Task item: Restate word for word the lines of the records below, starting at the line that contains "OLED1 pin SDA: D3 -> D2" and ending at the line that contains "RGB pin B: D4 -> D8", with both of those lines included and nothing else.

------------------------------------------------

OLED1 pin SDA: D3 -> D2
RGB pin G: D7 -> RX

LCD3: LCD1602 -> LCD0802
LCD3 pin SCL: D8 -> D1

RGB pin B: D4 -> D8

------------------------------------------------

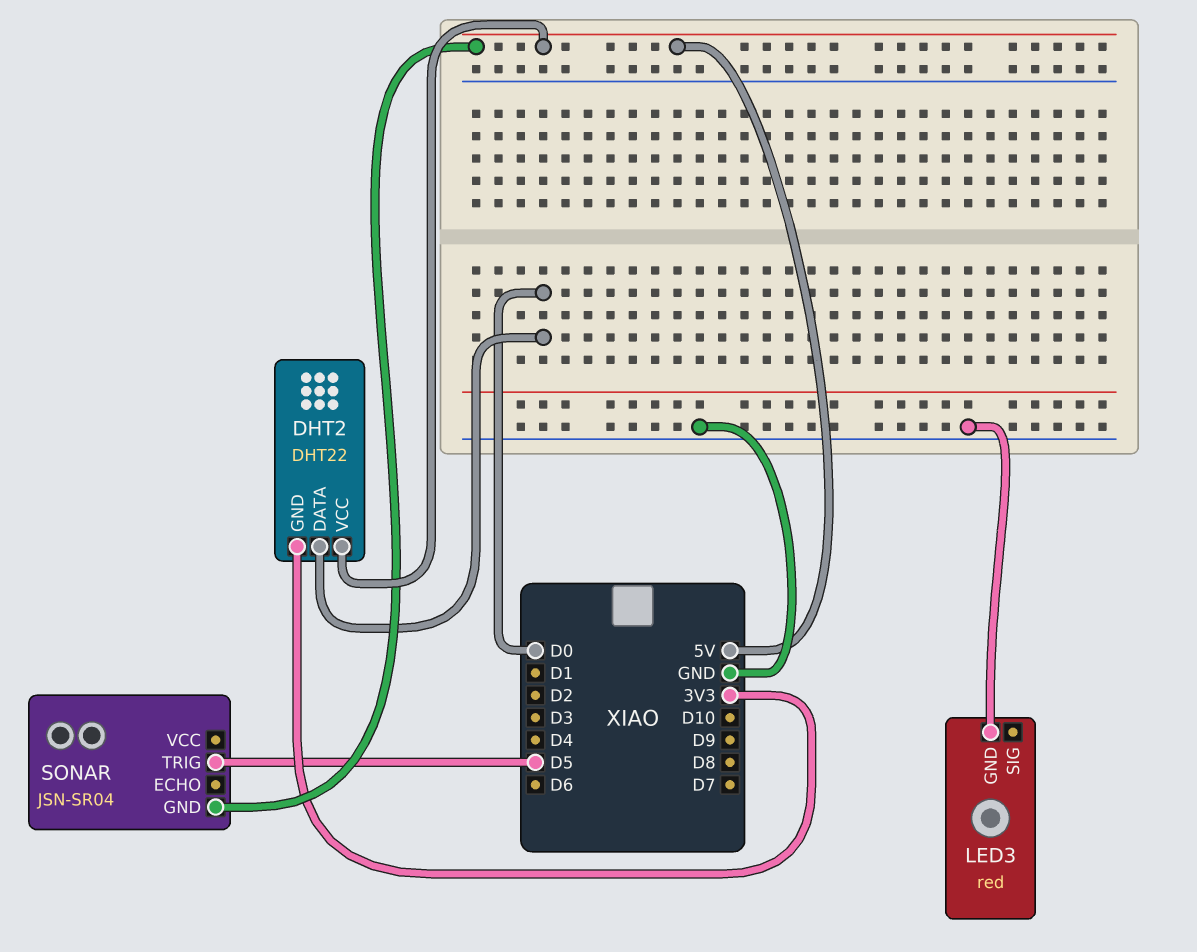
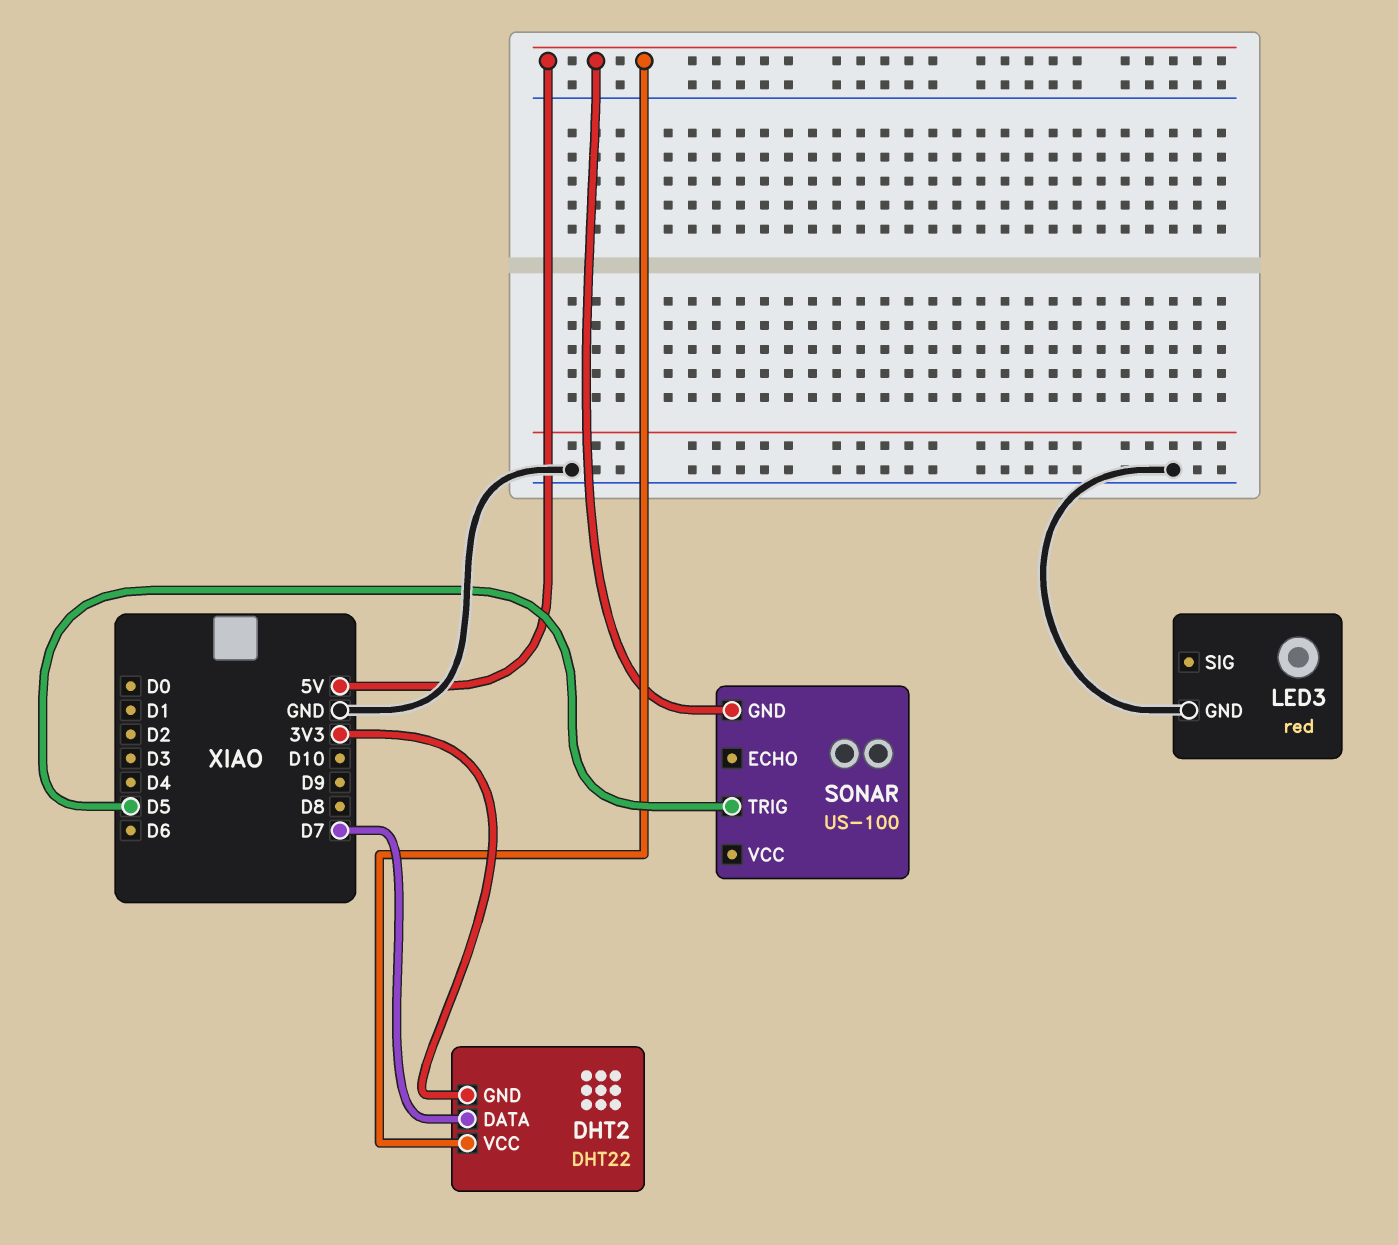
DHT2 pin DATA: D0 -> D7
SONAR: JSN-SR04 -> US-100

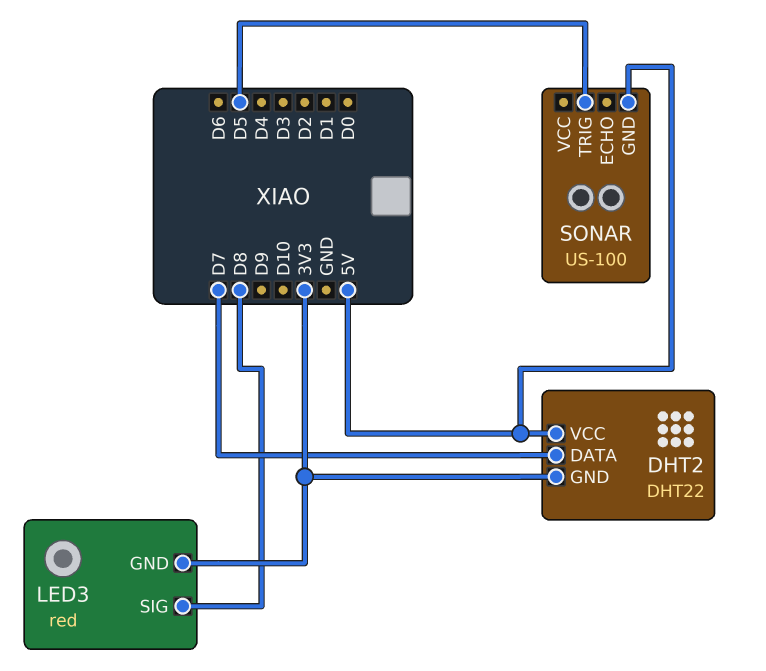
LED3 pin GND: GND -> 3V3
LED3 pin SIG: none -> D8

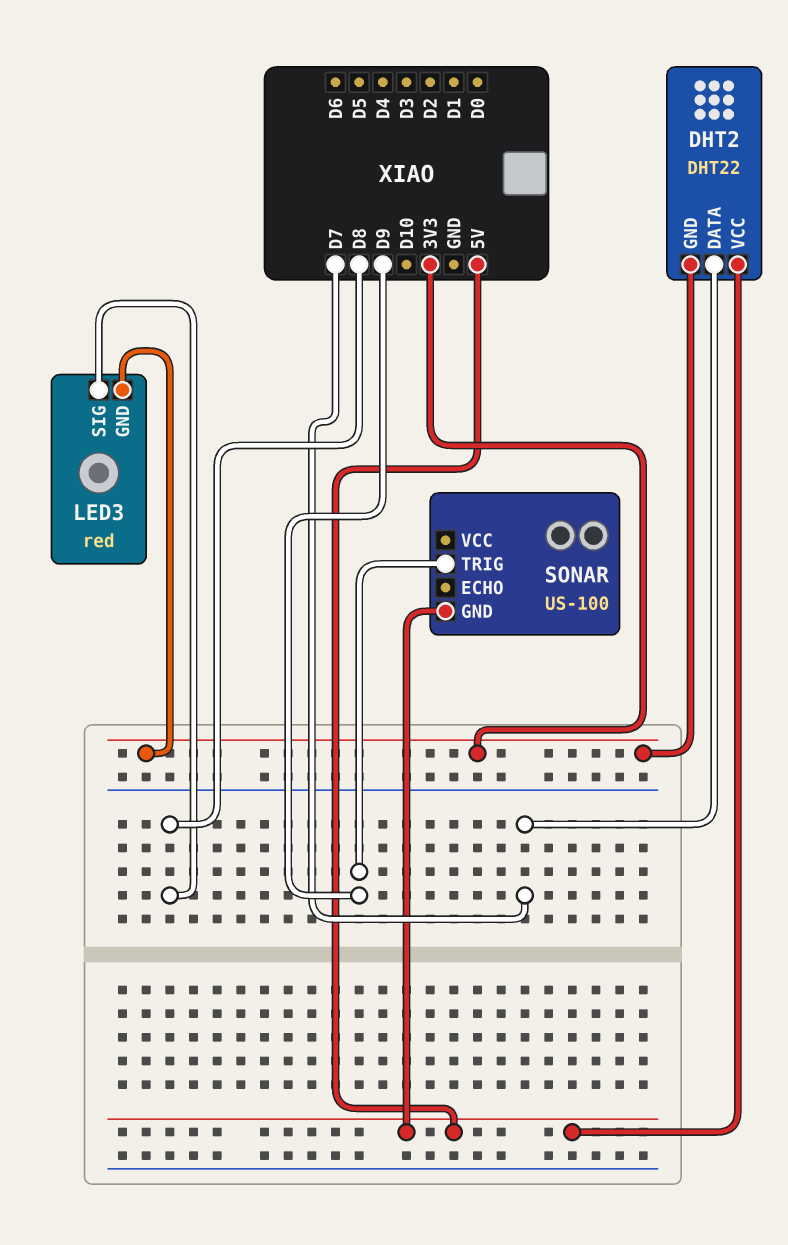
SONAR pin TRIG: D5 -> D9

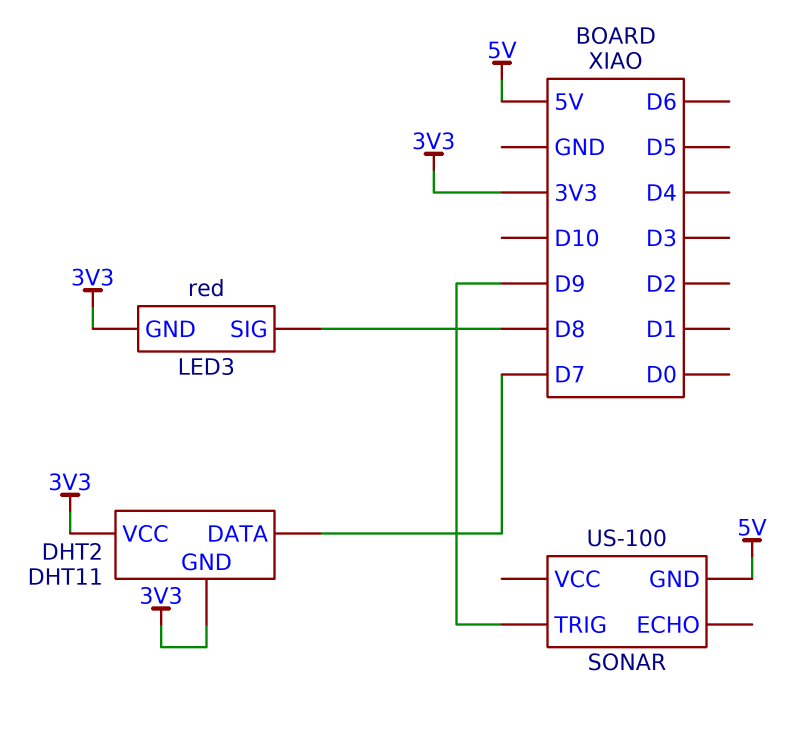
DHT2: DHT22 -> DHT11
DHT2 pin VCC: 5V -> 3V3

------------------------------------------------

Written answer:
OLED1 pin SDA: D3 -> D2
RGB pin G: D7 -> RX

LCD3: LCD1602 -> LCD0802
LCD3 pin SCL: D8 -> D1

RGB pin B: D4 -> D8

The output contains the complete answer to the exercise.